AVAILABLE RECORDS:
* * *

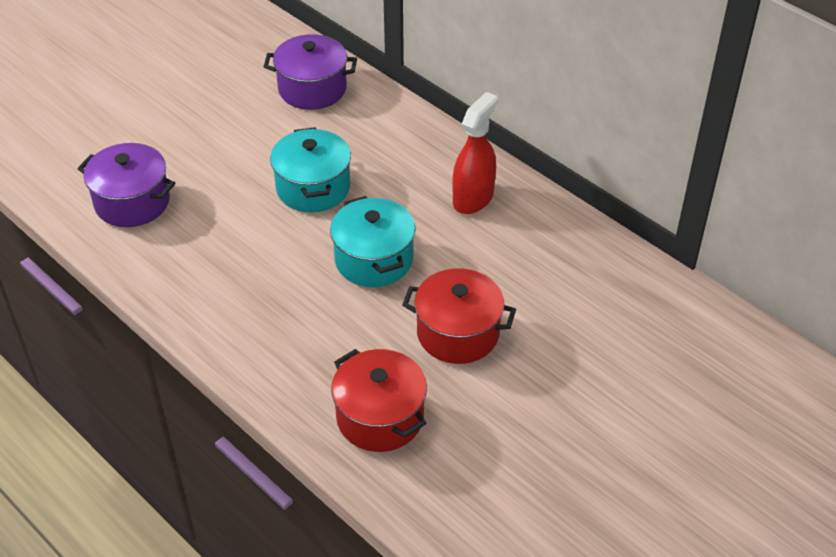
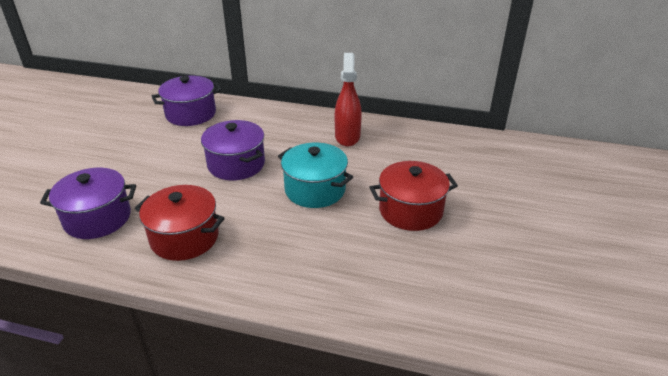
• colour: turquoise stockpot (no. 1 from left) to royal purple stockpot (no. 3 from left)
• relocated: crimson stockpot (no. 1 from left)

* * *

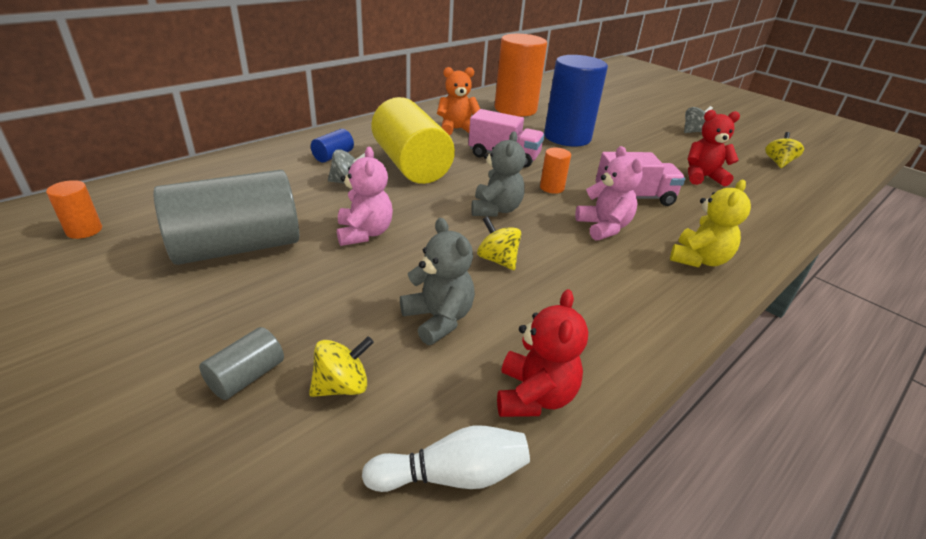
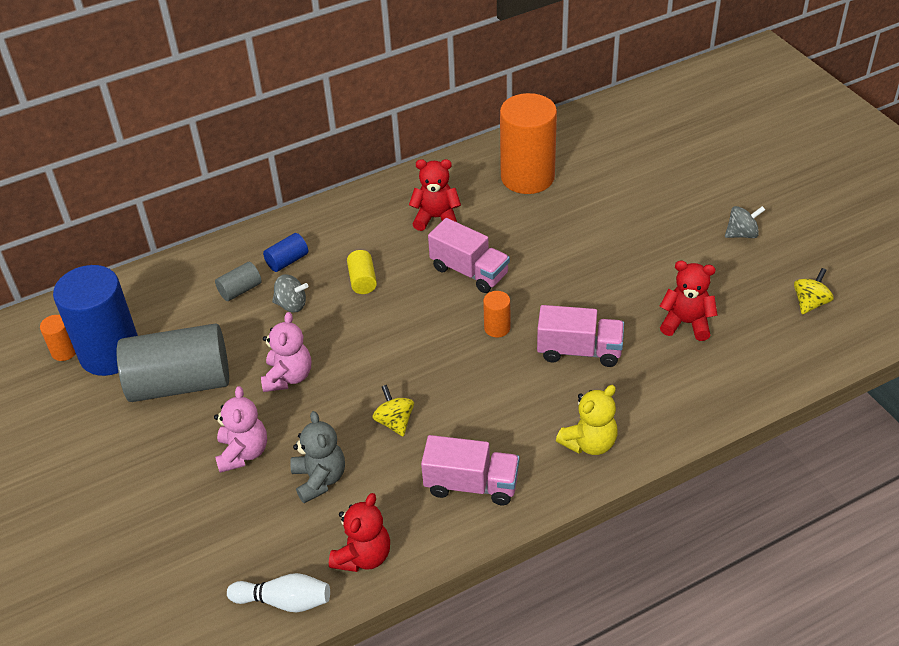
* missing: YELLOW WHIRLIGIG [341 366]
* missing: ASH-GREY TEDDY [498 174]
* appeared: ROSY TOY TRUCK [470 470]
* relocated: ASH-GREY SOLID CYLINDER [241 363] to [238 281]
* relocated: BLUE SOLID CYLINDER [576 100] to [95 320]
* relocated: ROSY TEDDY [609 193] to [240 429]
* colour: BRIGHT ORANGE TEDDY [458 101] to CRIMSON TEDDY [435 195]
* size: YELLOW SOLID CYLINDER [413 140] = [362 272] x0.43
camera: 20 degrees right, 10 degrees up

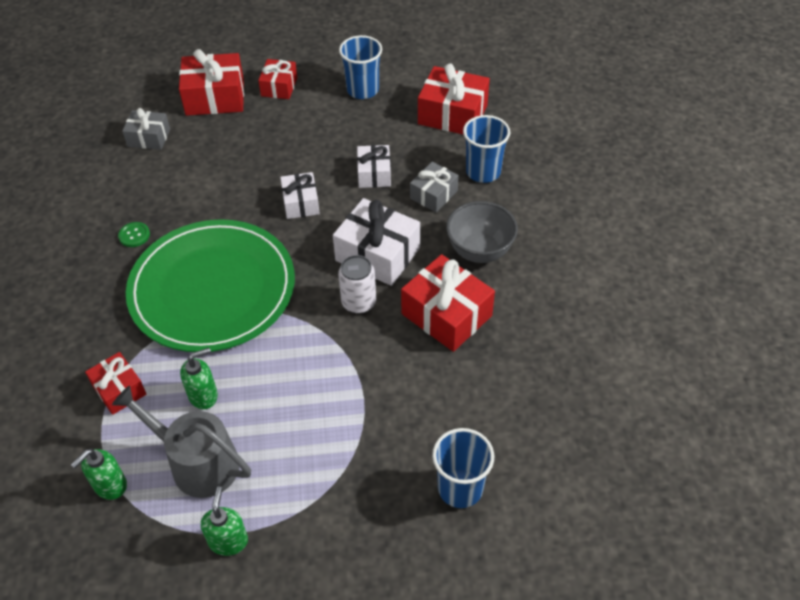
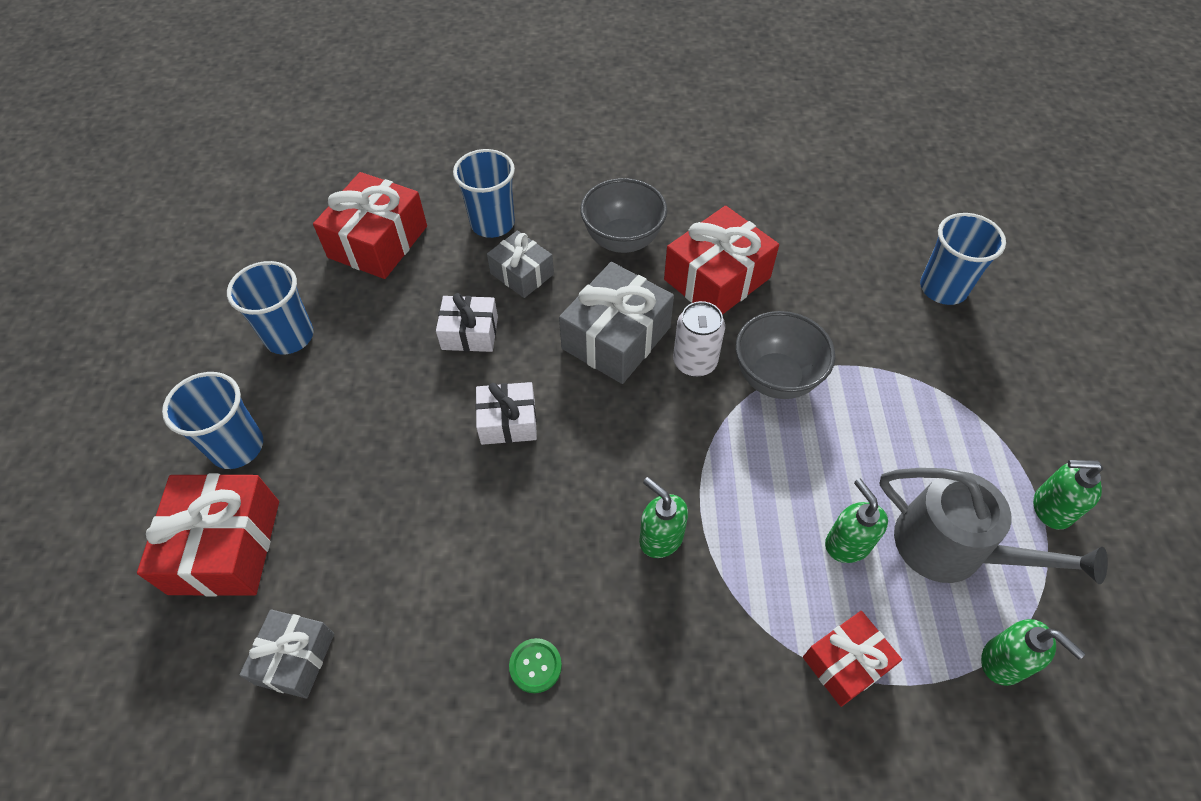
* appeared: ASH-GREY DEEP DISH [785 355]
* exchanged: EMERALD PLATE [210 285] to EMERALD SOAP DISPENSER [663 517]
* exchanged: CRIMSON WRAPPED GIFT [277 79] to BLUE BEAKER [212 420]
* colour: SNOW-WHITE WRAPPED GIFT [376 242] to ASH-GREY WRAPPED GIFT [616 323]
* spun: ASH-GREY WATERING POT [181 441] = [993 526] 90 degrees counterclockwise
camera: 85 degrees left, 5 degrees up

* * *

Only the lines containing the string "missing" are needed; pull them out of the records.

THE COMPLETED TASK:
* missing: YELLOW WHIRLIGIG [341 366]
* missing: ASH-GREY TEDDY [498 174]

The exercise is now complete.